◆ What is being asked
Reproduce the data that follows character for character, but omit its pictures.

Data extracted from a collection
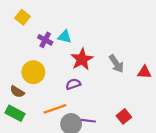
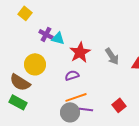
cyan triangle: (65, 37) -> (58, 38), moved
brown semicircle: (17, 92) -> (20, 82), size x1.5
orange line: (55, 109) -> (76, 97), moved

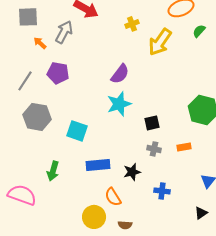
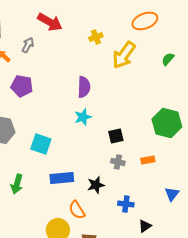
green semicircle: (199, 31) -> (168, 59), moved
gray arrow: (64, 32) -> (28, 45), size x0.7
purple semicircle: (120, 74) -> (84, 87), turned -35
cyan star: (119, 104) -> (83, 117), size x0.7
black triangle: (201, 213) -> (145, 226), moved

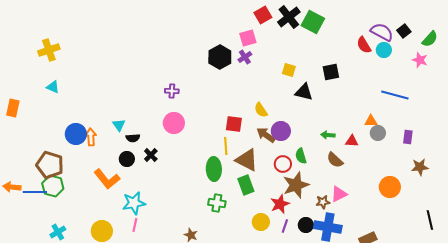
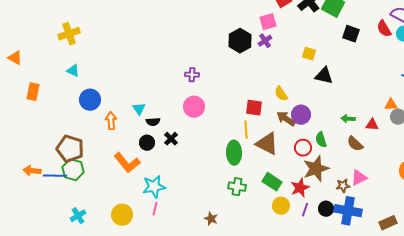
black square: (331, 72) -> (351, 34), moved, turned 30
blue circle: (76, 134) -> (90, 100), moved
green rectangle: (246, 185) -> (272, 182), moved, turned -36

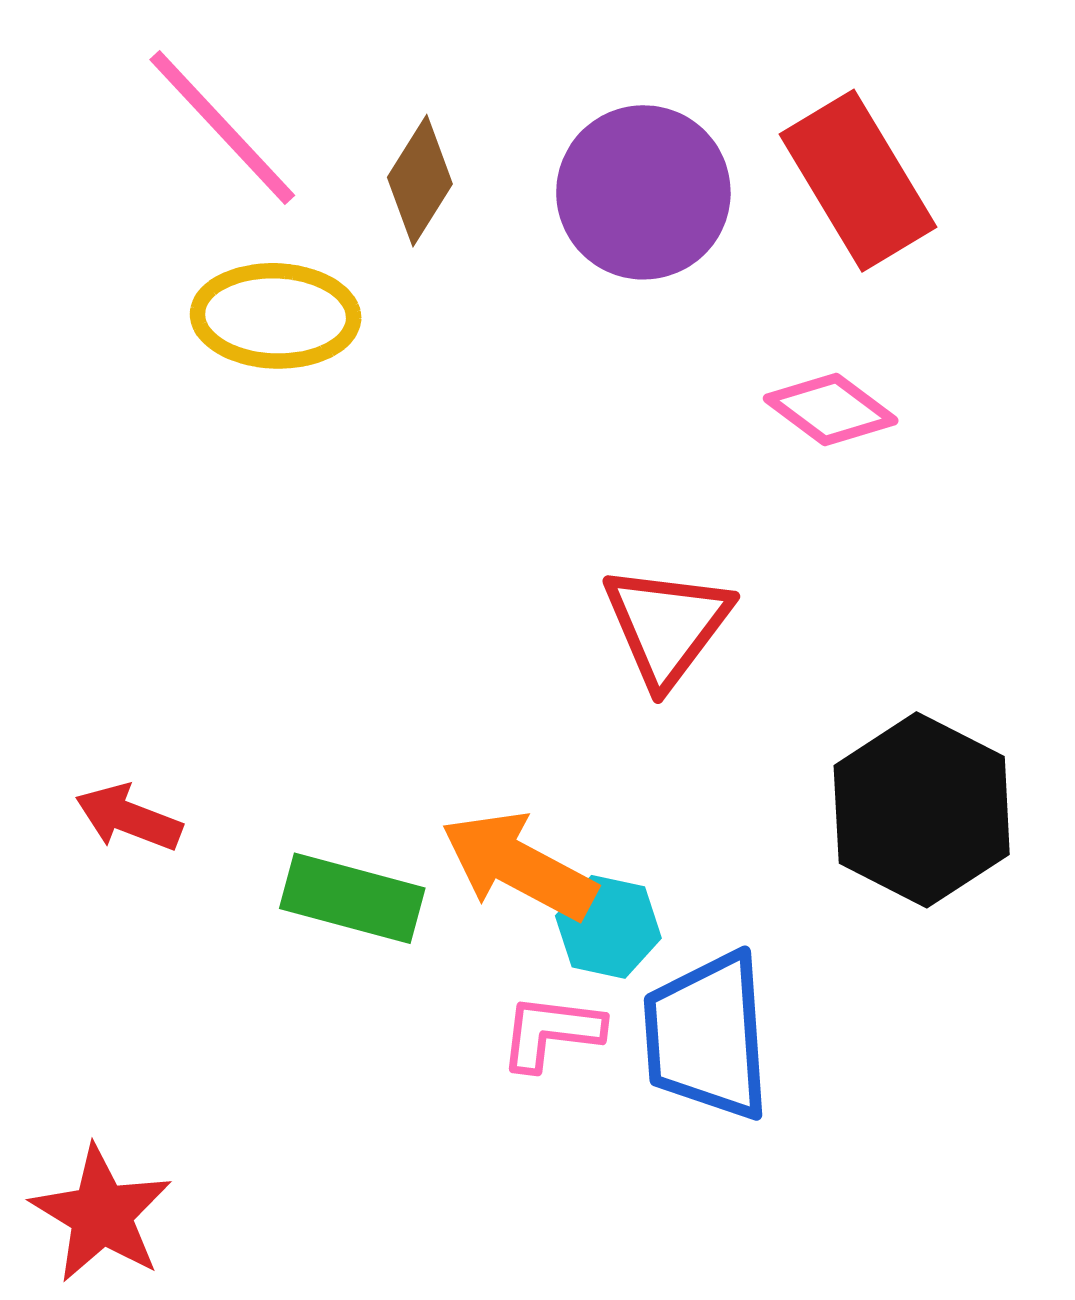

◆ Answer below
cyan triangle: (65, 37) -> (58, 38), moved
brown semicircle: (17, 92) -> (20, 82), size x1.5
orange line: (55, 109) -> (76, 97), moved

green semicircle: (199, 31) -> (168, 59), moved
gray arrow: (64, 32) -> (28, 45), size x0.7
purple semicircle: (120, 74) -> (84, 87), turned -35
cyan star: (119, 104) -> (83, 117), size x0.7
black triangle: (201, 213) -> (145, 226), moved

black square: (331, 72) -> (351, 34), moved, turned 30
blue circle: (76, 134) -> (90, 100), moved
green rectangle: (246, 185) -> (272, 182), moved, turned -36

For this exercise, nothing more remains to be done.